GIVEN RECORDS section start

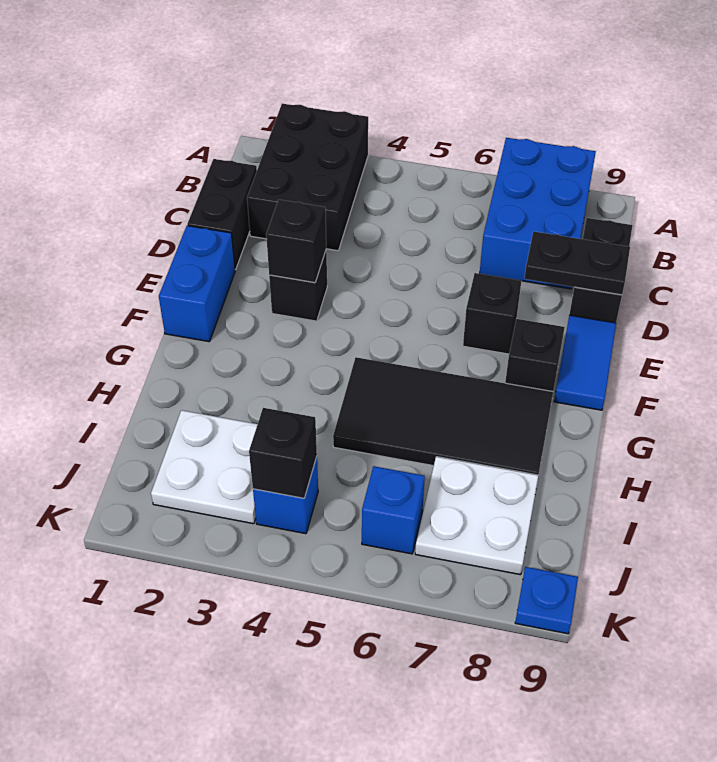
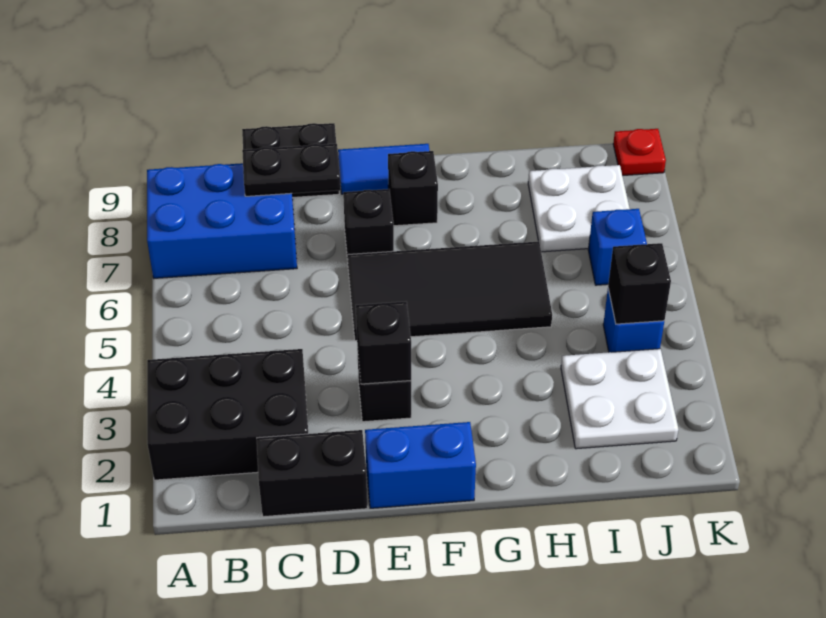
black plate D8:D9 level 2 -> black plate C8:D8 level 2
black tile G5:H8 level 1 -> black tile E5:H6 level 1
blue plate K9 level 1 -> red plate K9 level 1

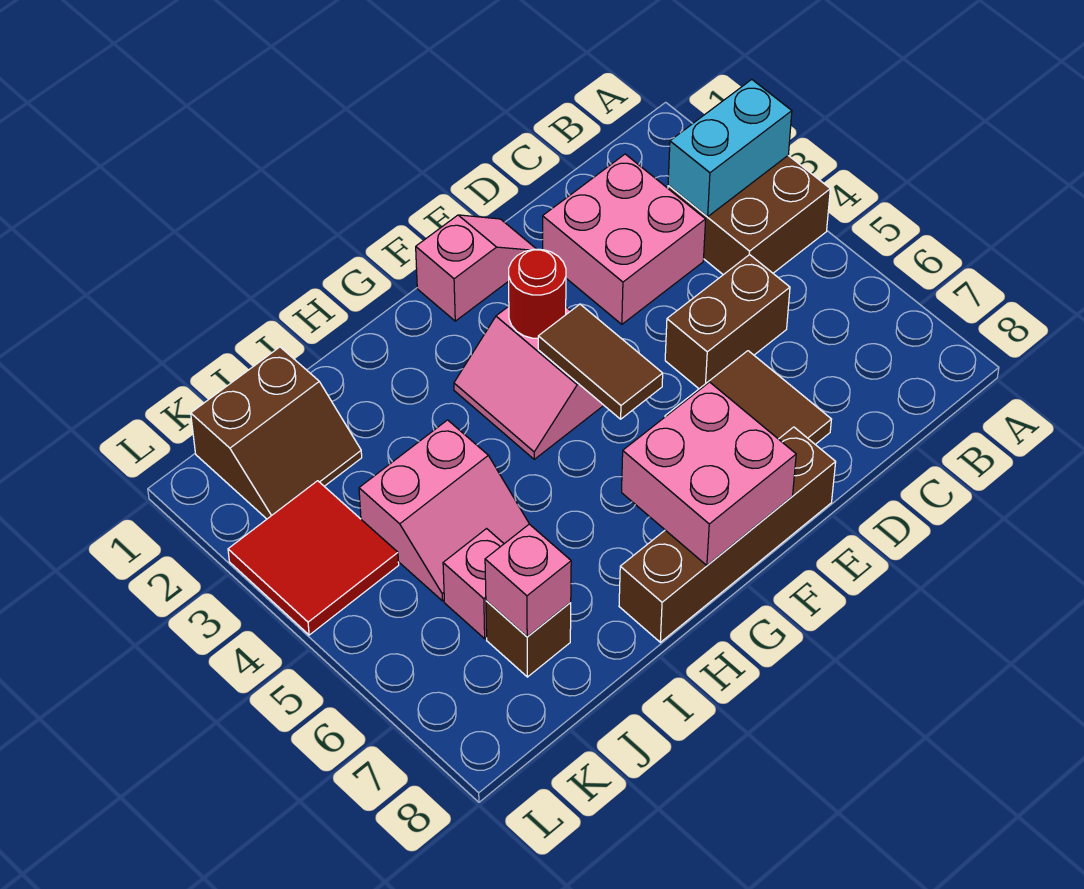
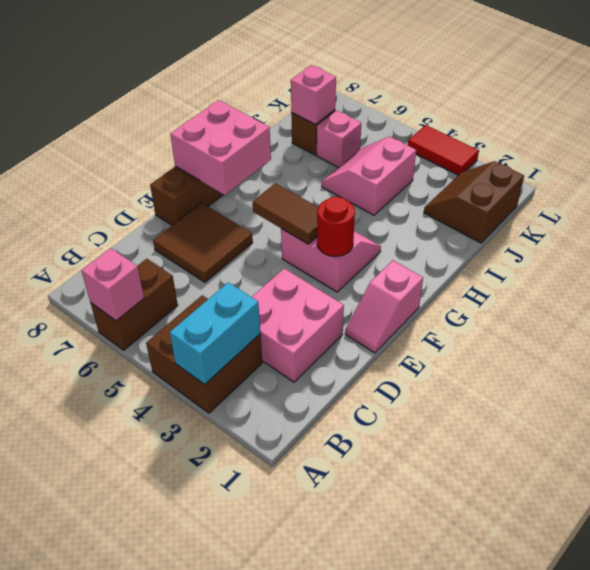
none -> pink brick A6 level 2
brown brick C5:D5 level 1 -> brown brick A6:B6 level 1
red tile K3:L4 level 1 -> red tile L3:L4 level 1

GIVEN RECORDS section end

WHAT IS BEING ASKED: Copy out every line of the material above exactly, skipping the pictures.

ANSWER BOX:
black plate D8:D9 level 2 -> black plate C8:D8 level 2
black tile G5:H8 level 1 -> black tile E5:H6 level 1
blue plate K9 level 1 -> red plate K9 level 1

none -> pink brick A6 level 2
brown brick C5:D5 level 1 -> brown brick A6:B6 level 1
red tile K3:L4 level 1 -> red tile L3:L4 level 1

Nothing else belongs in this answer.